**PROBLEM DETAILS**
Search the data below for "white"; list each line that holds it.

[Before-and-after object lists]
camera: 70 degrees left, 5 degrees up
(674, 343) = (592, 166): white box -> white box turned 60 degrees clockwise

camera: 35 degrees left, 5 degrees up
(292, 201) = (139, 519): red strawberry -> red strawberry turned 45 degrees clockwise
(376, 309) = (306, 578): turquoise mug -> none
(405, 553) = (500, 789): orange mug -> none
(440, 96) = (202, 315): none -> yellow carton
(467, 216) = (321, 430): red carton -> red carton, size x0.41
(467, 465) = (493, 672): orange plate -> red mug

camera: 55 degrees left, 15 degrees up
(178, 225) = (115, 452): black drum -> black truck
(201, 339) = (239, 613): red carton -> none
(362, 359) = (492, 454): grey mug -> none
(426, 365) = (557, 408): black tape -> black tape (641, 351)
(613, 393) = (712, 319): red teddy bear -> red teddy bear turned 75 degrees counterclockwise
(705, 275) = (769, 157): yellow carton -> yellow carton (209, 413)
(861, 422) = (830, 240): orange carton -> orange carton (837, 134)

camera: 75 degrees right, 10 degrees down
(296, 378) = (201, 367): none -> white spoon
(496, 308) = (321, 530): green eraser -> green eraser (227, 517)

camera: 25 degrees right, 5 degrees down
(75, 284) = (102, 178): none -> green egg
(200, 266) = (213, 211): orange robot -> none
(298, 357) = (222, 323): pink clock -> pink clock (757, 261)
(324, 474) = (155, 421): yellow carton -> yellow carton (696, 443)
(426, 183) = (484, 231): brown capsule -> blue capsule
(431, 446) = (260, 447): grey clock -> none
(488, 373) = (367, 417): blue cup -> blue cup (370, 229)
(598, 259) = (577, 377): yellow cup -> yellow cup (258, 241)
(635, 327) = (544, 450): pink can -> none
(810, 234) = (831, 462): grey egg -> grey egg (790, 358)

**YOUR SOLUTION**
(674, 343) = (592, 166): white box -> white box turned 60 degrees clockwise
(296, 378) = (201, 367): none -> white spoon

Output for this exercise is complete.